BEGIN STUDY MATERIAL
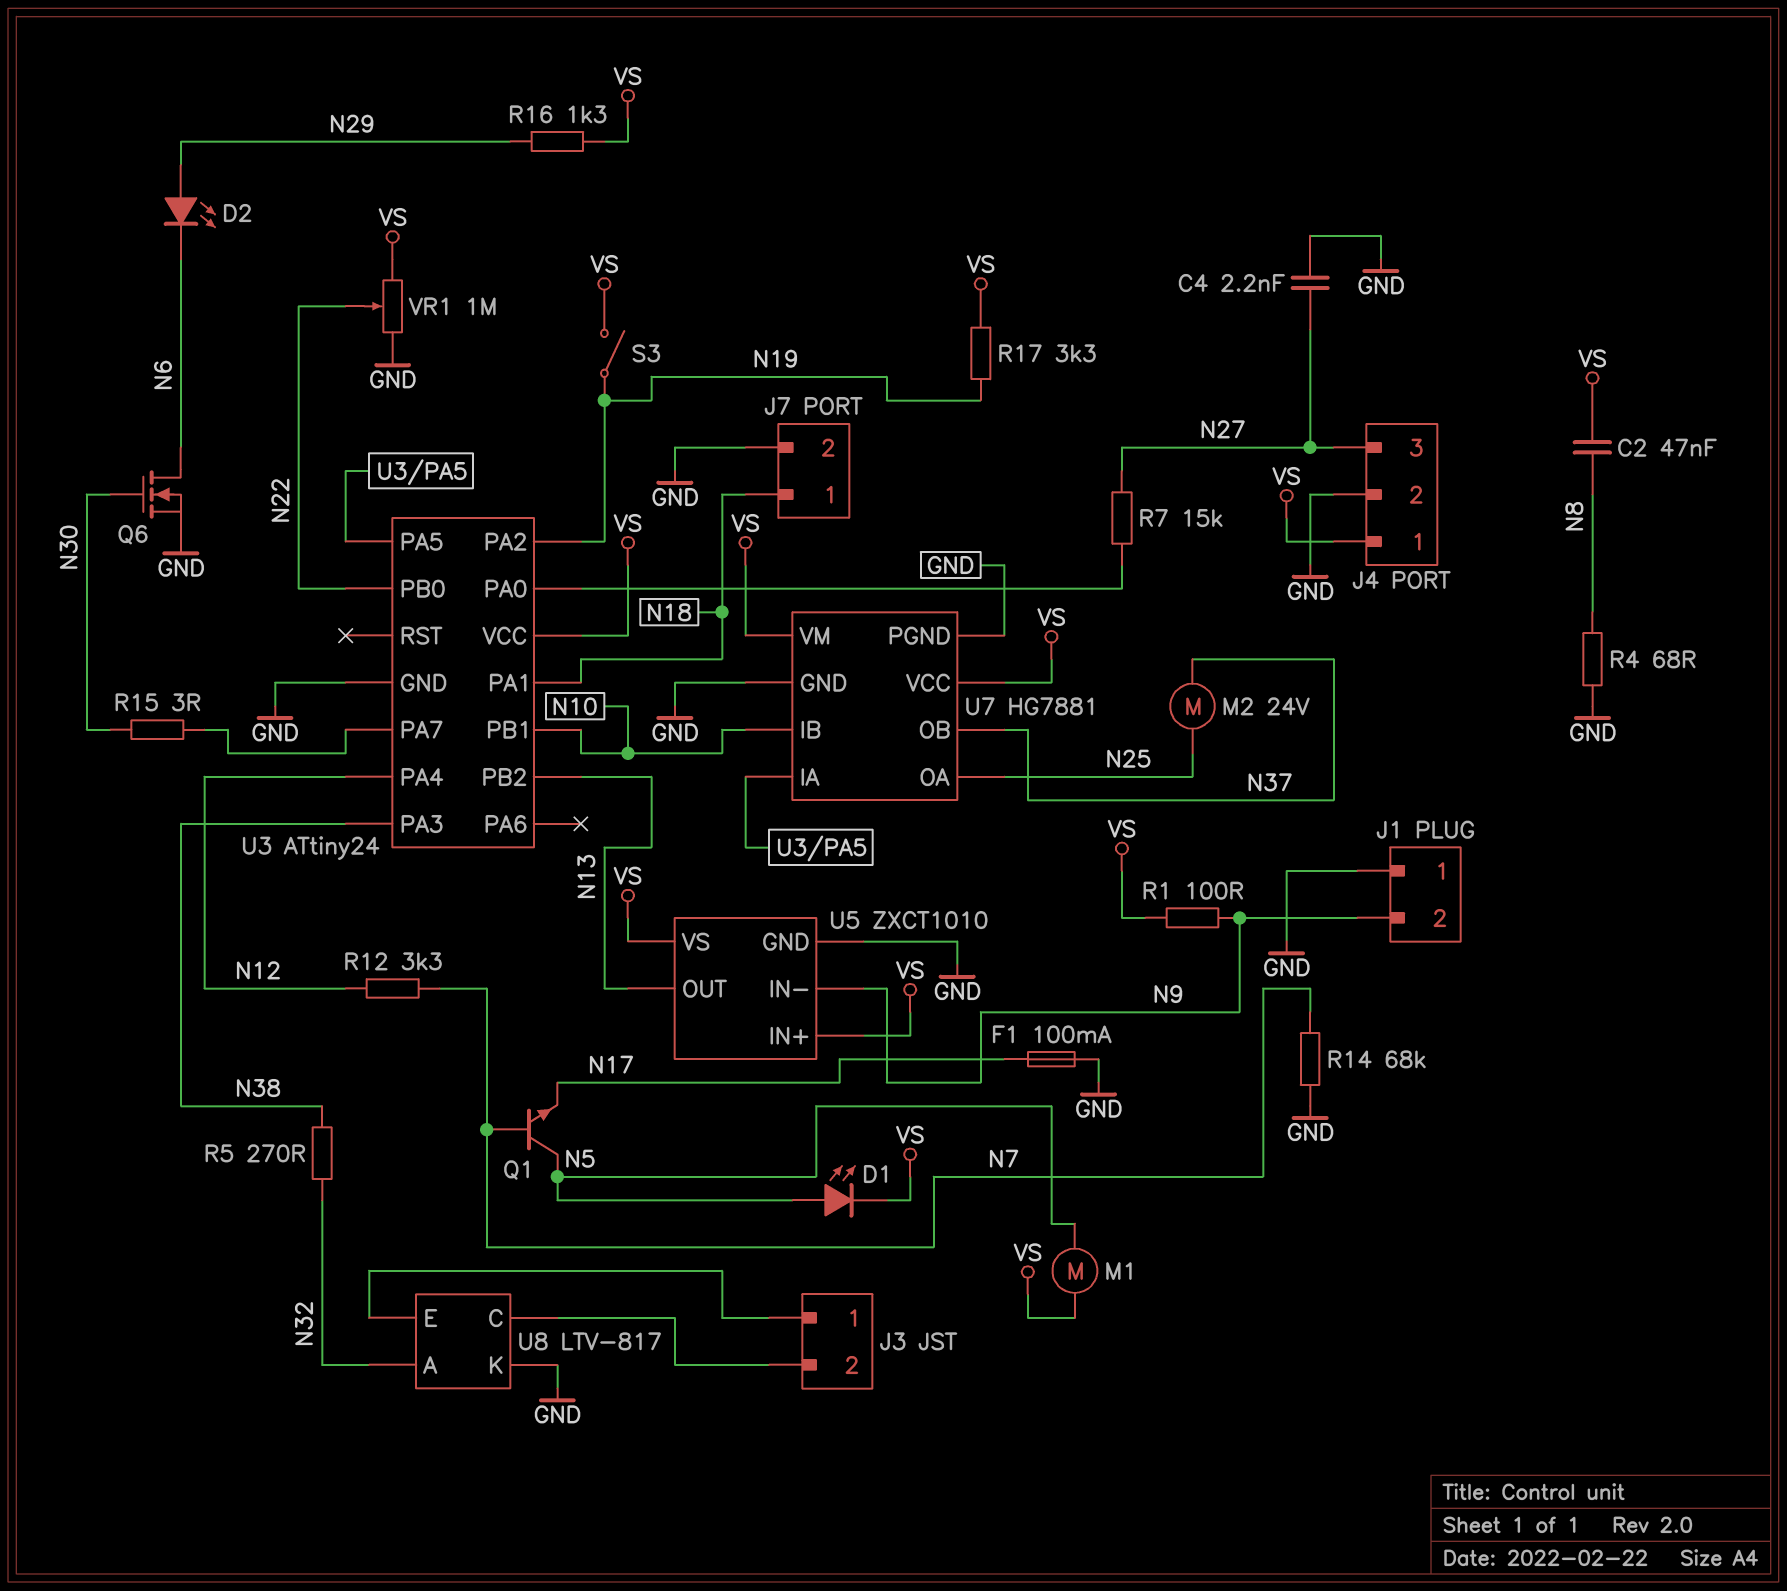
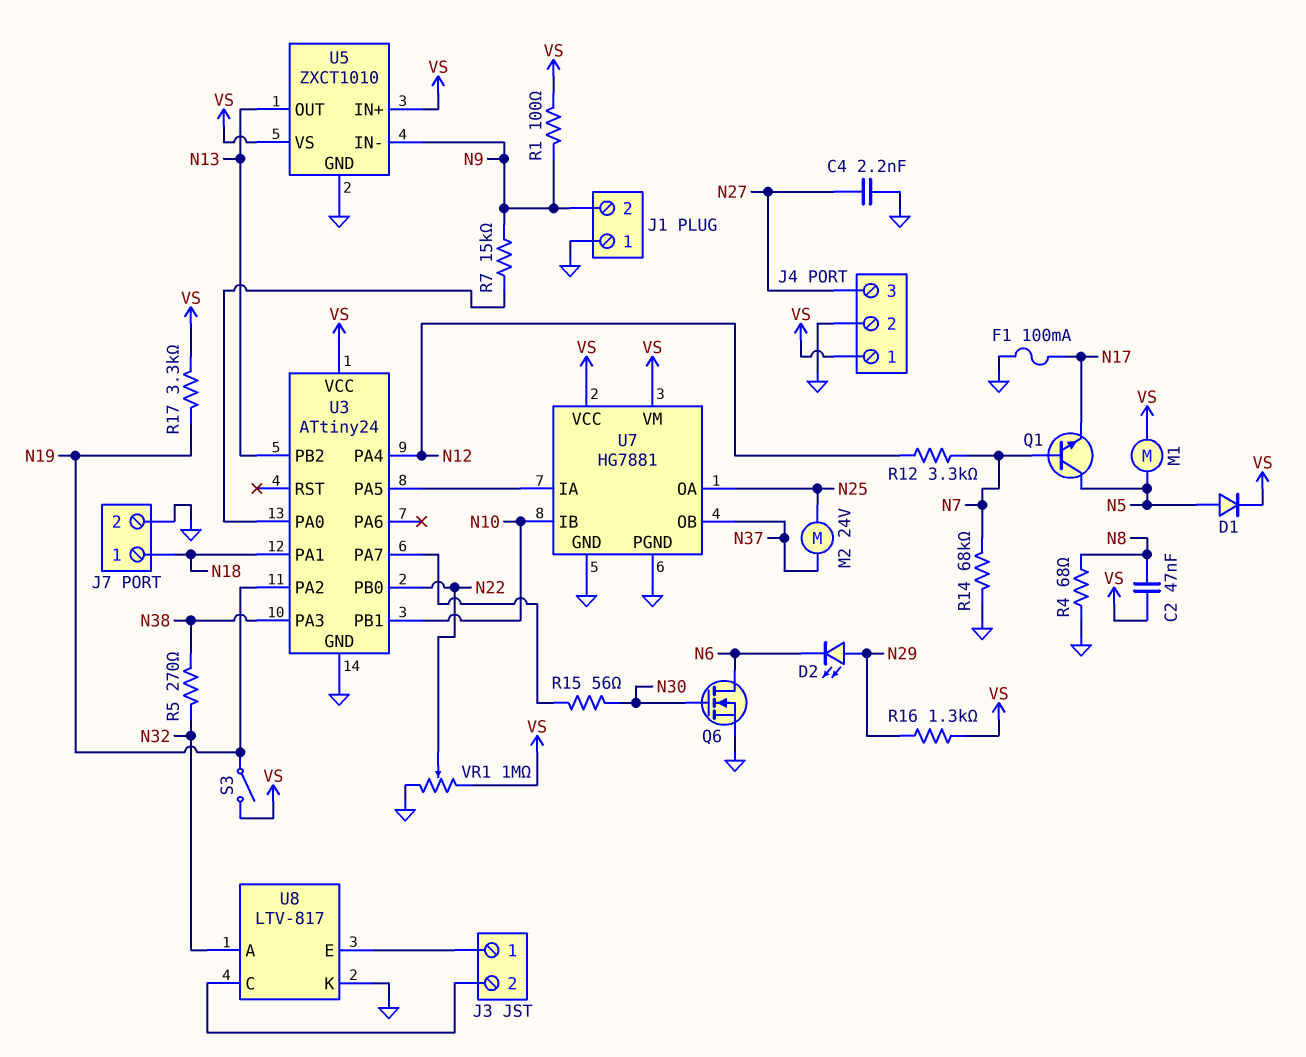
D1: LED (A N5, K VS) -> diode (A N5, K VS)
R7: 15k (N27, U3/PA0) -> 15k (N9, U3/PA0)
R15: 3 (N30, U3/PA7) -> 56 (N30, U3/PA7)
END STUDY MATERIAL
BEGIN STUDY MATERIAL
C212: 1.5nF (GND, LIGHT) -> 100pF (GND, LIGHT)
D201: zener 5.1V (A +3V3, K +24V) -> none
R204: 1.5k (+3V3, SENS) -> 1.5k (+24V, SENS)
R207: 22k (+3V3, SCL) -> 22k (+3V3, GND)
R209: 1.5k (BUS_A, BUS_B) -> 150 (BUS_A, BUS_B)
END STUDY MATERIAL
BEGIN STUDY MATERIAL
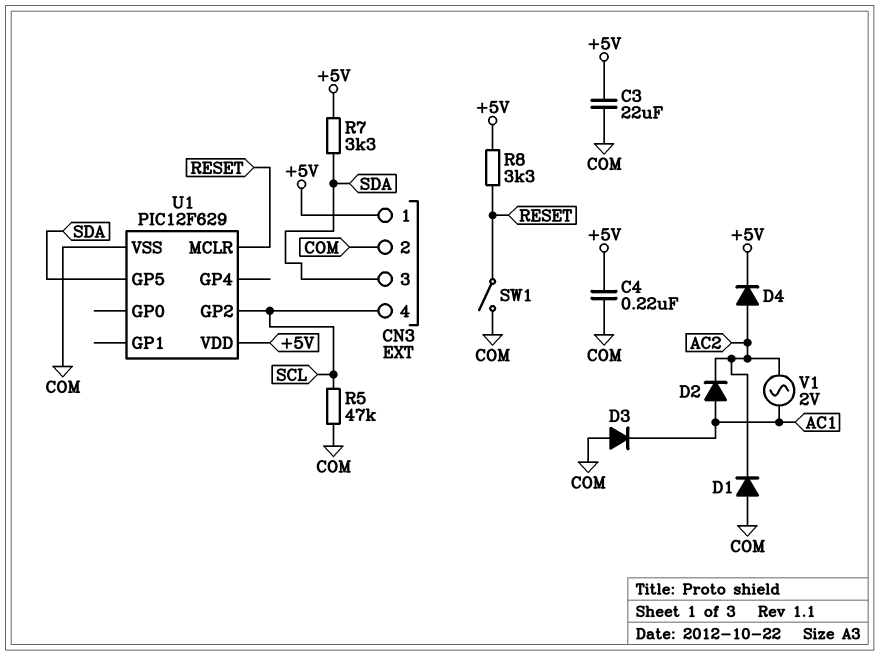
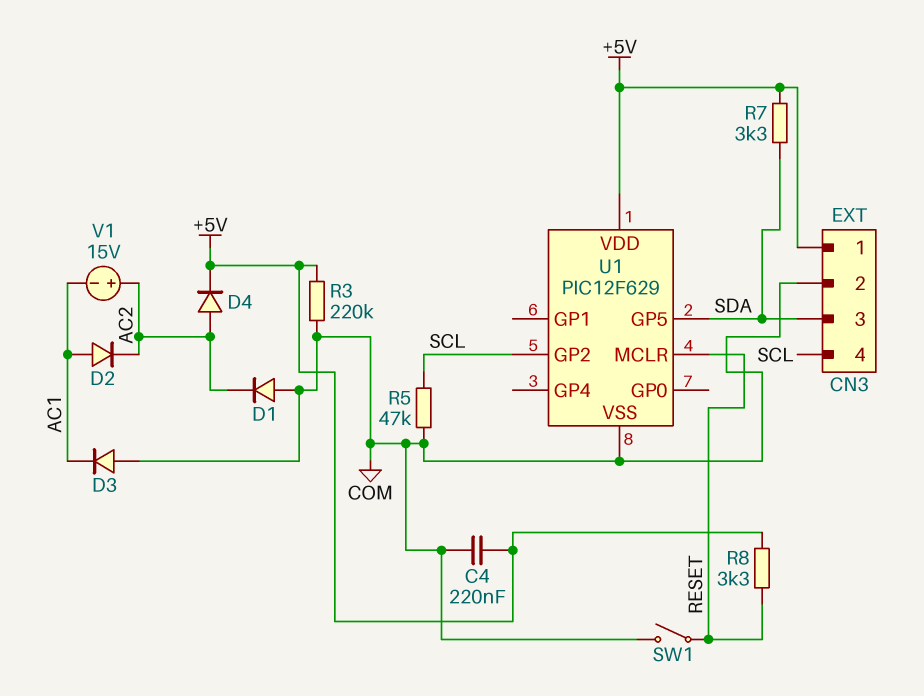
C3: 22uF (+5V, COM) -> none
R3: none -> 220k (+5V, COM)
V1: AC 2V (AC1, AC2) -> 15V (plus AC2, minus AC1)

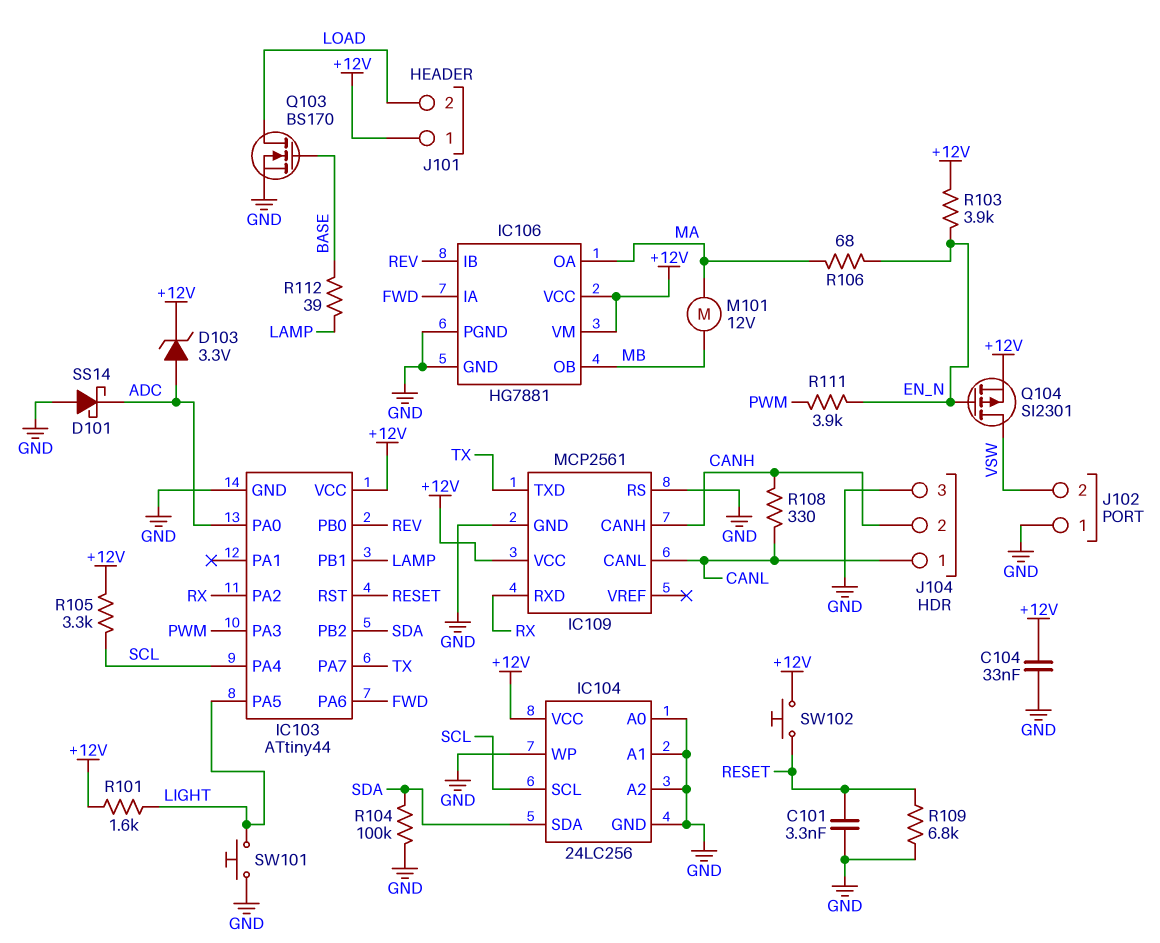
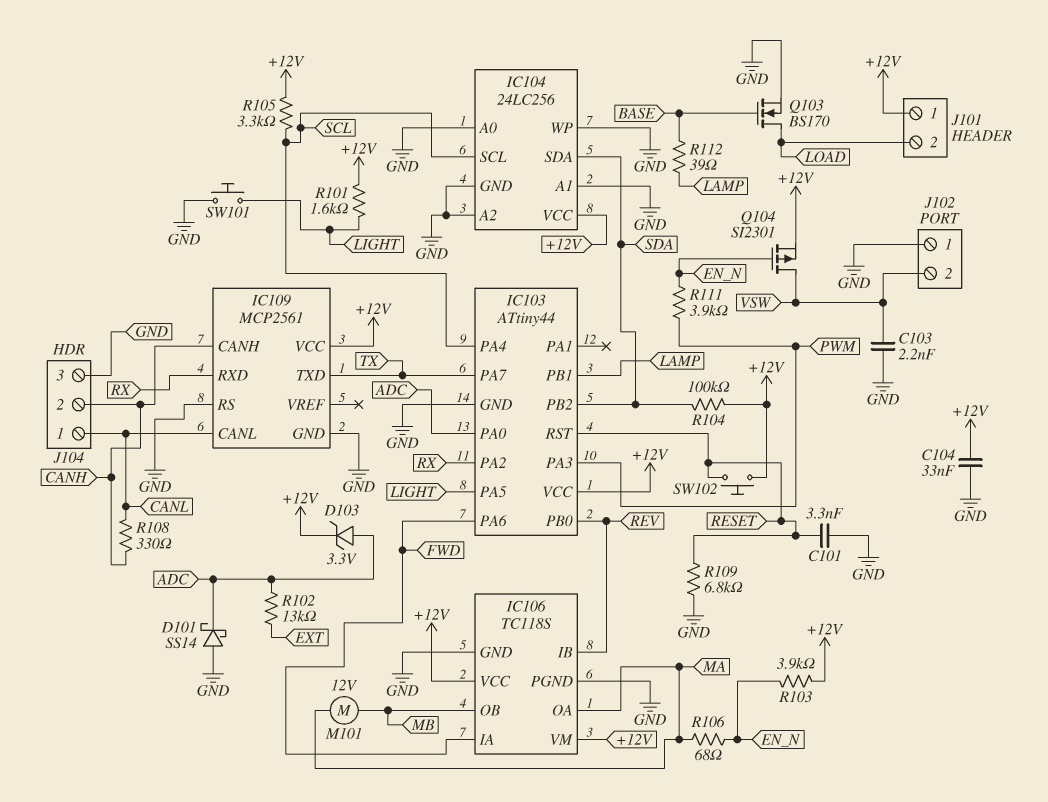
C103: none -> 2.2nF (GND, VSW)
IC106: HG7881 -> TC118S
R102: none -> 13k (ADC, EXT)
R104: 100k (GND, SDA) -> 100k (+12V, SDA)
END STUDY MATERIAL
• [WORK REQUEST]
The stretch of entries above that starts with the line containing "D1: LED (A N5, K VS) -> diode (A N5, K VS)" and goes on through the line containing "R15: 3 (N30, U3/PA7) -> 56 (N30, U3/PA7)" is to be transcribed exactly, and no other line is to be transcribed.

• [ANSWER BOX]
D1: LED (A N5, K VS) -> diode (A N5, K VS)
R7: 15k (N27, U3/PA0) -> 15k (N9, U3/PA0)
R15: 3 (N30, U3/PA7) -> 56 (N30, U3/PA7)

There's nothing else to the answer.